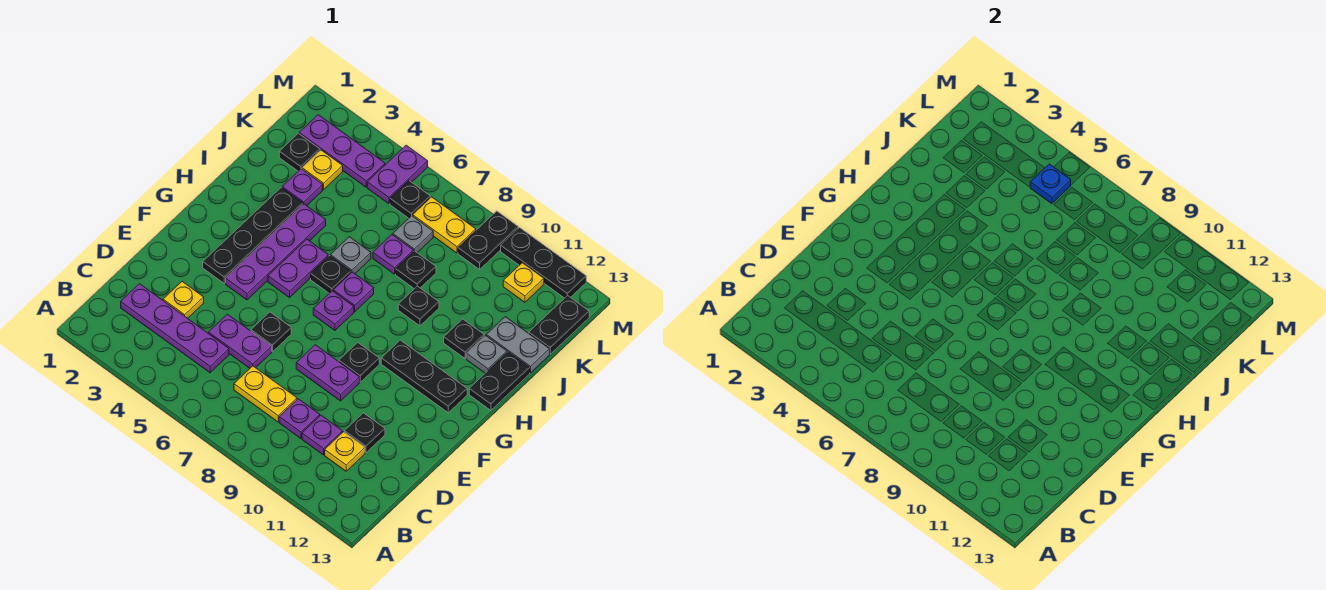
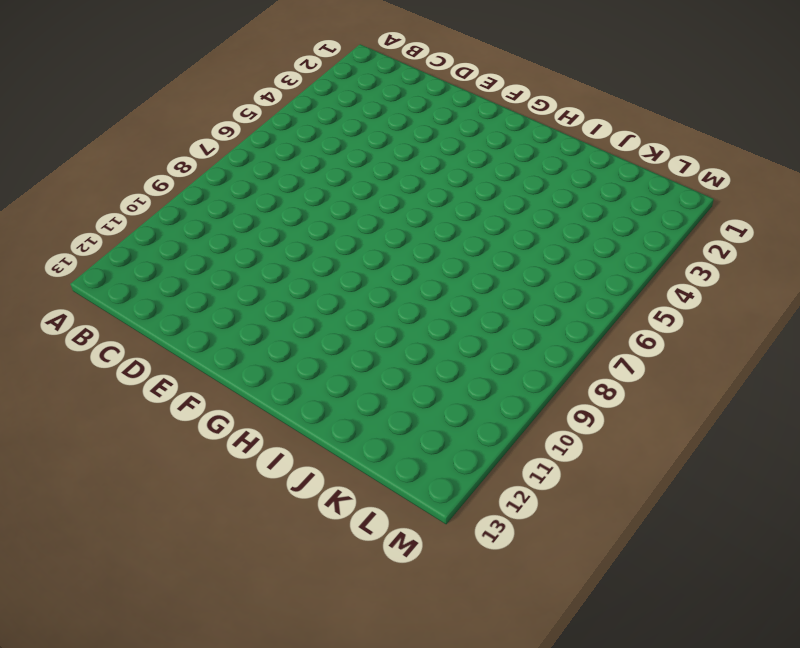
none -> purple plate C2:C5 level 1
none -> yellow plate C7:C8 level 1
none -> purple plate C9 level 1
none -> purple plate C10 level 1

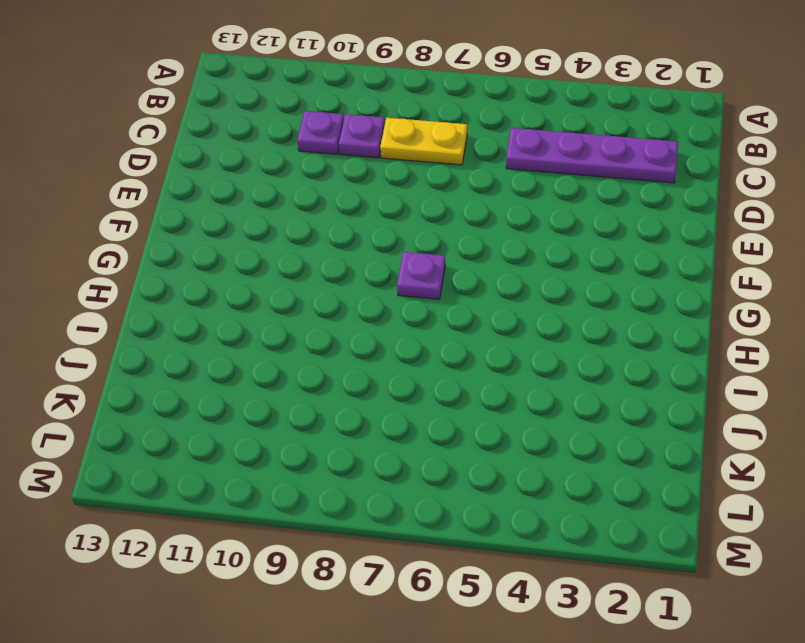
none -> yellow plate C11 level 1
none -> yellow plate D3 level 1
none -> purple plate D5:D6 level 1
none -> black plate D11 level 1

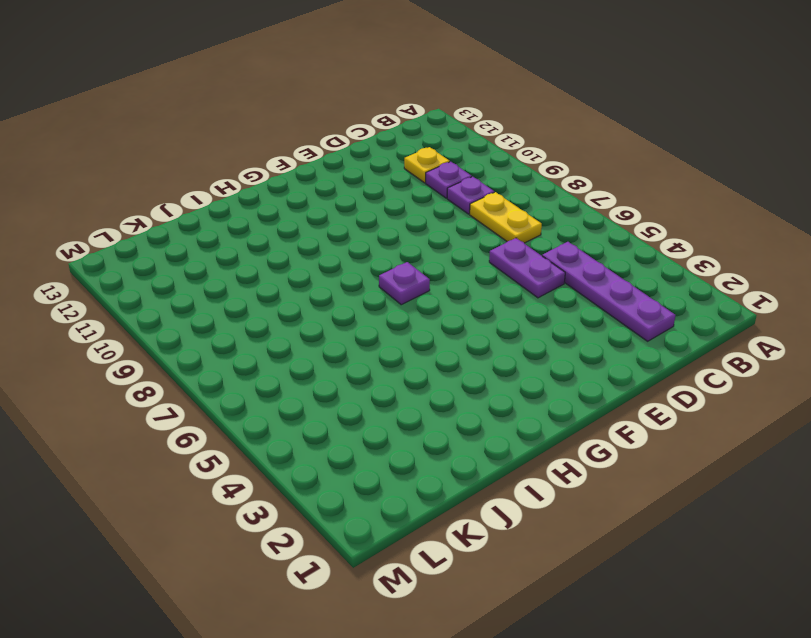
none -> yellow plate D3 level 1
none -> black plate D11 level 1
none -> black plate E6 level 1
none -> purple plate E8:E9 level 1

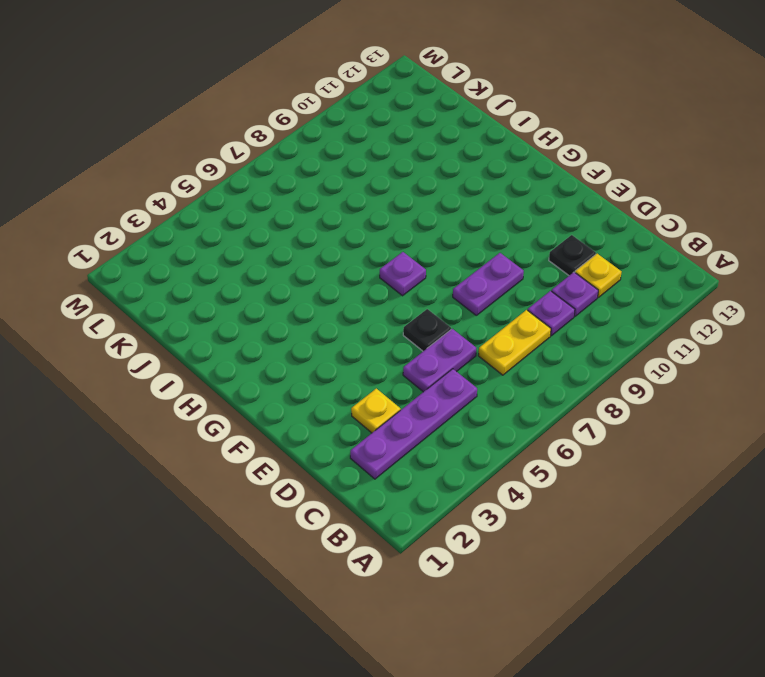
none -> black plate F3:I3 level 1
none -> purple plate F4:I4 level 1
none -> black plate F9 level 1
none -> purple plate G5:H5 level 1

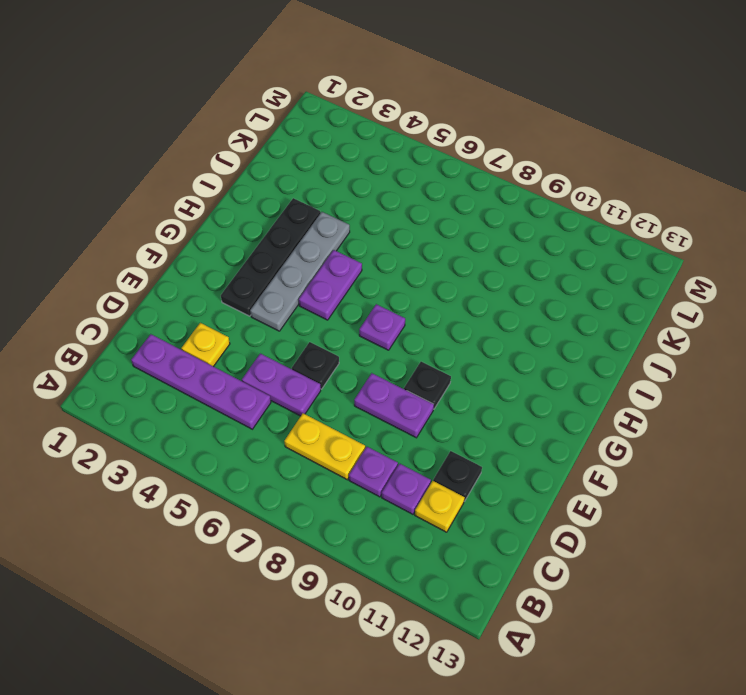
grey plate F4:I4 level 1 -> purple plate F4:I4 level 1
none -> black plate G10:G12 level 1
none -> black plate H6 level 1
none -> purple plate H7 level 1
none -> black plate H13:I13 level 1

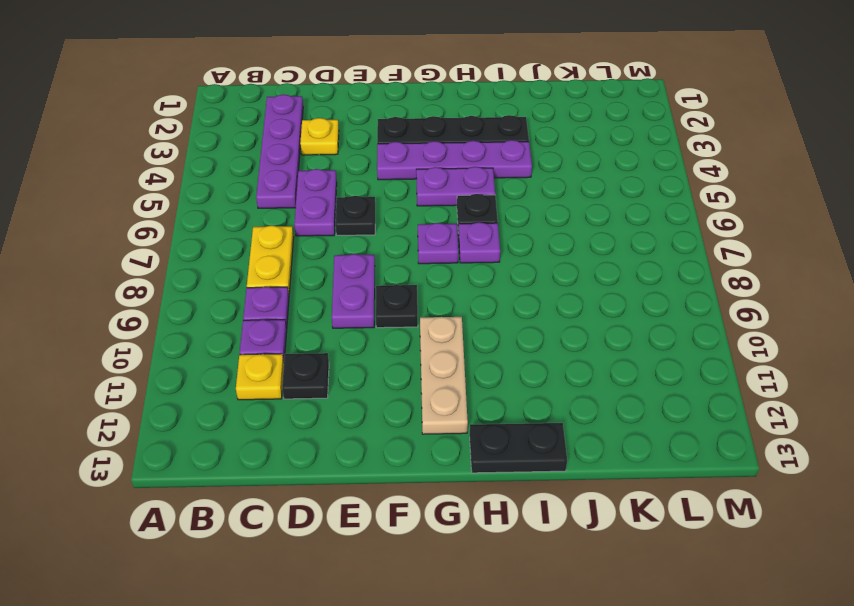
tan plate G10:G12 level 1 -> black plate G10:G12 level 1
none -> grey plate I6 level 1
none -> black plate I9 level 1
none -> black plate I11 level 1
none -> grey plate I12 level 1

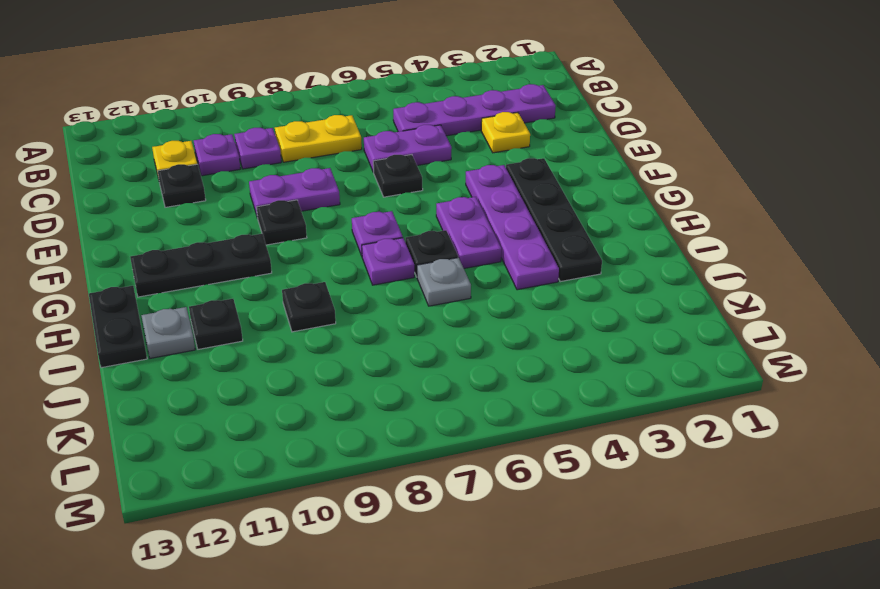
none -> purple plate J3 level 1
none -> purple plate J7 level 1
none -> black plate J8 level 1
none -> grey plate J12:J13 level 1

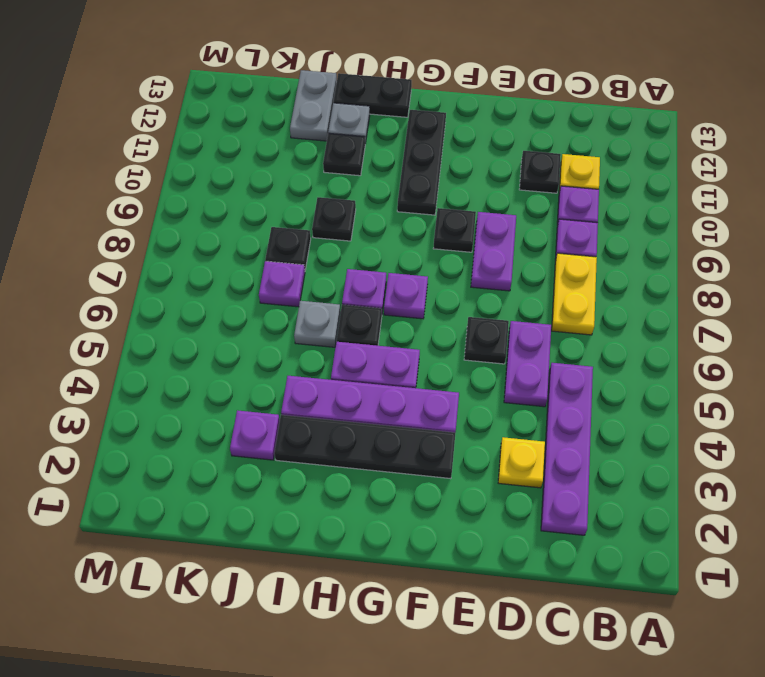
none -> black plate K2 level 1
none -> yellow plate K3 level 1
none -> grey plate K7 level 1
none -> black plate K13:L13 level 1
|---|
§ **Task directions**
Find out how many lines in the data above hold the word "purple". Write only the number.

§ **Solved exercise**
11